▸ **About this task**
Set down a precise copy of the whole listing.
++++++
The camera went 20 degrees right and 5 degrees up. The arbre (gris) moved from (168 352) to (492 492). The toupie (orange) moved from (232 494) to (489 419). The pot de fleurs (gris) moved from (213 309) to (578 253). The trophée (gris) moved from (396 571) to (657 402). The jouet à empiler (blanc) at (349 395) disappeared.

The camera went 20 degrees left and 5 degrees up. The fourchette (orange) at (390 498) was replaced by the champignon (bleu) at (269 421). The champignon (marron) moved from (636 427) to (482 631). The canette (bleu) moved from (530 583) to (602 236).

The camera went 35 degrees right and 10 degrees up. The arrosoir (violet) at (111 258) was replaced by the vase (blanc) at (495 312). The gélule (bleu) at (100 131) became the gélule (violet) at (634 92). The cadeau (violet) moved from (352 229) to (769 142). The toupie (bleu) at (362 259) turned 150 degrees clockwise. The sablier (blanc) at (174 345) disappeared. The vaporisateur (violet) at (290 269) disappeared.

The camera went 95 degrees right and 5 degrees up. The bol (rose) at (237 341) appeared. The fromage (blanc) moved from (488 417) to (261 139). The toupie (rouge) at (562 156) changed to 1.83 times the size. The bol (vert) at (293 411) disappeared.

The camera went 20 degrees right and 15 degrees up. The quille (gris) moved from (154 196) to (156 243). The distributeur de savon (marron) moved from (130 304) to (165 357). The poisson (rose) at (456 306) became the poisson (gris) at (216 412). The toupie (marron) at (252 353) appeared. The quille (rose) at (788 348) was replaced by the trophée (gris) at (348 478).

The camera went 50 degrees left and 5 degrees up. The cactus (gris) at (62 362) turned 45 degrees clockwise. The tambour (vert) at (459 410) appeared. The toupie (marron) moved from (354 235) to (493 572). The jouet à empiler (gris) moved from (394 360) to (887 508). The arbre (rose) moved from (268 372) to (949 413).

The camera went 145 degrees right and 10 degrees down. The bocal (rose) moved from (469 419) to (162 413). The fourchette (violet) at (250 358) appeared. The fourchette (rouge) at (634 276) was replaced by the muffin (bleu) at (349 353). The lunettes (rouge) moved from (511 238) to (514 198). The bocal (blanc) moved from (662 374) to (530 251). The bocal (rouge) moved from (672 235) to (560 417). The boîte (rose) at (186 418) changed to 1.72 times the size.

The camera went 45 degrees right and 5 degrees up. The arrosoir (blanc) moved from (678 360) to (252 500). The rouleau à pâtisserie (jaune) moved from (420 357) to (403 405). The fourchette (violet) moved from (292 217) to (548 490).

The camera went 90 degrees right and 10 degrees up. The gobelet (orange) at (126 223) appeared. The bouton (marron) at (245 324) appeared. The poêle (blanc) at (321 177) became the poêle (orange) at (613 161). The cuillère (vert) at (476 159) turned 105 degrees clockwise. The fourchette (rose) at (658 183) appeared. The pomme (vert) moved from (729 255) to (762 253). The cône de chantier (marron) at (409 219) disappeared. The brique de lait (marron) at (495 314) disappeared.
++++++
▸ **Output of the exercise**
The camera went 20 degrees right and 5 degrees up. The arbre (gris) moved from (168 352) to (492 492). The toupie (orange) moved from (232 494) to (489 419). The pot de fleurs (gris) moved from (213 309) to (578 253). The trophée (gris) moved from (396 571) to (657 402). The jouet à empiler (blanc) at (349 395) disappeared.

The camera went 20 degrees left and 5 degrees up. The fourchette (orange) at (390 498) was replaced by the champignon (bleu) at (269 421). The champignon (marron) moved from (636 427) to (482 631). The canette (bleu) moved from (530 583) to (602 236).

The camera went 35 degrees right and 10 degrees up. The arrosoir (violet) at (111 258) was replaced by the vase (blanc) at (495 312). The gélule (bleu) at (100 131) became the gélule (violet) at (634 92). The cadeau (violet) moved from (352 229) to (769 142). The toupie (bleu) at (362 259) turned 150 degrees clockwise. The sablier (blanc) at (174 345) disappeared. The vaporisateur (violet) at (290 269) disappeared.

The camera went 95 degrees right and 5 degrees up. The bol (rose) at (237 341) appeared. The fromage (blanc) moved from (488 417) to (261 139). The toupie (rouge) at (562 156) changed to 1.83 times the size. The bol (vert) at (293 411) disappeared.

The camera went 20 degrees right and 15 degrees up. The quille (gris) moved from (154 196) to (156 243). The distributeur de savon (marron) moved from (130 304) to (165 357). The poisson (rose) at (456 306) became the poisson (gris) at (216 412). The toupie (marron) at (252 353) appeared. The quille (rose) at (788 348) was replaced by the trophée (gris) at (348 478).

The camera went 50 degrees left and 5 degrees up. The cactus (gris) at (62 362) turned 45 degrees clockwise. The tambour (vert) at (459 410) appeared. The toupie (marron) moved from (354 235) to (493 572). The jouet à empiler (gris) moved from (394 360) to (887 508). The arbre (rose) moved from (268 372) to (949 413).

The camera went 145 degrees right and 10 degrees down. The bocal (rose) moved from (469 419) to (162 413). The fourchette (violet) at (250 358) appeared. The fourchette (rouge) at (634 276) was replaced by the muffin (bleu) at (349 353). The lunettes (rouge) moved from (511 238) to (514 198). The bocal (blanc) moved from (662 374) to (530 251). The bocal (rouge) moved from (672 235) to (560 417). The boîte (rose) at (186 418) changed to 1.72 times the size.

The camera went 45 degrees right and 5 degrees up. The arrosoir (blanc) moved from (678 360) to (252 500). The rouleau à pâtisserie (jaune) moved from (420 357) to (403 405). The fourchette (violet) moved from (292 217) to (548 490).

The camera went 90 degrees right and 10 degrees up. The gobelet (orange) at (126 223) appeared. The bouton (marron) at (245 324) appeared. The poêle (blanc) at (321 177) became the poêle (orange) at (613 161). The cuillère (vert) at (476 159) turned 105 degrees clockwise. The fourchette (rose) at (658 183) appeared. The pomme (vert) moved from (729 255) to (762 253). The cône de chantier (marron) at (409 219) disappeared. The brique de lait (marron) at (495 314) disappeared.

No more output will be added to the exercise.